* _Exercise prompt_: Starting with the line containing "The brown_tedolurel moved" and going on through the line containing "The black_rotabitin at 505,555 disappeared.", return the lines of the data below exactly, and only those.

* _Material shown_:
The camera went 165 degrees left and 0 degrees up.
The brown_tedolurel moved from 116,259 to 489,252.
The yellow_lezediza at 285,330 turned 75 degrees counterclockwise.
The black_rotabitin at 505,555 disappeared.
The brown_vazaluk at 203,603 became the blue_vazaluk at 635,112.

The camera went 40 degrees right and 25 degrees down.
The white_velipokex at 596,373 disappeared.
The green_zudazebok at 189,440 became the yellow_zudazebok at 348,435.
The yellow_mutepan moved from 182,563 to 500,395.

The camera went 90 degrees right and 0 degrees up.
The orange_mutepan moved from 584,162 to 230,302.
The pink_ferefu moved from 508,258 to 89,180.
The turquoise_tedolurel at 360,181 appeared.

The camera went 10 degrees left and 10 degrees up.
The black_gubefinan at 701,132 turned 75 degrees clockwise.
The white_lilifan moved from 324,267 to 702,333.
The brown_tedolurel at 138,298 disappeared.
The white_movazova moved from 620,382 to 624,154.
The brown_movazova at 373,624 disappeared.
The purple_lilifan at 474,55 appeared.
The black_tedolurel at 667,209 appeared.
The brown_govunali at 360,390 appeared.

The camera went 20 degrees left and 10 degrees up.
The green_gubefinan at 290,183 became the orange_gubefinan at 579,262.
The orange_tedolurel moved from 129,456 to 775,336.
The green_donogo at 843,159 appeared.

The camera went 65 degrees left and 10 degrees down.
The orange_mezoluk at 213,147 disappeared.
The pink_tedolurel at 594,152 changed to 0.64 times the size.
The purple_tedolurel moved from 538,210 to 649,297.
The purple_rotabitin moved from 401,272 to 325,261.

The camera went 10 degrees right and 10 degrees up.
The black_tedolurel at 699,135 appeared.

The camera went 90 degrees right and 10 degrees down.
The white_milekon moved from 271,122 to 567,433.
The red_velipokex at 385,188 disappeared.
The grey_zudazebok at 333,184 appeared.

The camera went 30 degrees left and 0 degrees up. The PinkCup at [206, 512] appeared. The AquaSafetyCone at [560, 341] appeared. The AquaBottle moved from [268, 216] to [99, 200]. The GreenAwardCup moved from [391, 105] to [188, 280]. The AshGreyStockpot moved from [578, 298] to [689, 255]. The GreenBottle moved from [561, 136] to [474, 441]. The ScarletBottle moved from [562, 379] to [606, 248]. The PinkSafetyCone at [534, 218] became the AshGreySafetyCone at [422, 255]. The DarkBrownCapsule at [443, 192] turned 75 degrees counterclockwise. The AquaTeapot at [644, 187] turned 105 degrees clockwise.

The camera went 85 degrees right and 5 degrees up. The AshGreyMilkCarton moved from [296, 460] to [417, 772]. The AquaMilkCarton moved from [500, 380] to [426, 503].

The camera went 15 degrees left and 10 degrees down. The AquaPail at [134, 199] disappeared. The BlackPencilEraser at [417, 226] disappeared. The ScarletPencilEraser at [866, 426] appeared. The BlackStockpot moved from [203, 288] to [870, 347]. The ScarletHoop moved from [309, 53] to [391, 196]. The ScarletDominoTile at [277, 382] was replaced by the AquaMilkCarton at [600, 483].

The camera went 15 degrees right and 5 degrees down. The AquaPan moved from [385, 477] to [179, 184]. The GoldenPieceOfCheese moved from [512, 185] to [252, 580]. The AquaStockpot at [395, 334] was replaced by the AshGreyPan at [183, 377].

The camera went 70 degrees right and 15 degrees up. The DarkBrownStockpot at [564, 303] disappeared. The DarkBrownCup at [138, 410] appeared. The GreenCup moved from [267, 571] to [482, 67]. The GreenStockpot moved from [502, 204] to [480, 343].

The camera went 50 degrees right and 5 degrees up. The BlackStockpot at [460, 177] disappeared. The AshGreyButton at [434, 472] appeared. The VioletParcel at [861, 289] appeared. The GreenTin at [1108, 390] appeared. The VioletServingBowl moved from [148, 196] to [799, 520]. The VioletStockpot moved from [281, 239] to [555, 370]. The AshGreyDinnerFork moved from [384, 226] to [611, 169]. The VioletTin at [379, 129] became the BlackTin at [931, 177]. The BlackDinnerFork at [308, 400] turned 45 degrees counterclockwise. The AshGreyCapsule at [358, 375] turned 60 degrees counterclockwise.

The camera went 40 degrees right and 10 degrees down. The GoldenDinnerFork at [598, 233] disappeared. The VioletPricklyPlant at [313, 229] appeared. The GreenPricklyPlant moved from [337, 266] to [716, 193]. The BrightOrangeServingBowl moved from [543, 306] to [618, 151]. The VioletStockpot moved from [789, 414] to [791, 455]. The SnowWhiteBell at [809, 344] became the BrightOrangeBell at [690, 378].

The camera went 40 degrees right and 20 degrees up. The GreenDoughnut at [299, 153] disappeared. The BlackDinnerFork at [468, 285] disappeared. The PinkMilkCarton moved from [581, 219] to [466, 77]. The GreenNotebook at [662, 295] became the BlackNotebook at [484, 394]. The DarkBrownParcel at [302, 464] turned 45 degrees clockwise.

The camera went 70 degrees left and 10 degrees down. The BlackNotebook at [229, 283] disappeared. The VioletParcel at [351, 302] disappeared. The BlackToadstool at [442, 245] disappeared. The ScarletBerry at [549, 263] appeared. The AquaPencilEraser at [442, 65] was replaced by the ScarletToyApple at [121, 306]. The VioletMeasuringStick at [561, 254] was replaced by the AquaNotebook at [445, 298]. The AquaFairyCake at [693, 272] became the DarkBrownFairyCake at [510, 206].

* _Output of the exercise_:
The brown_tedolurel moved from 116,259 to 489,252.
The yellow_lezediza at 285,330 turned 75 degrees counterclockwise.
The black_rotabitin at 505,555 disappeared.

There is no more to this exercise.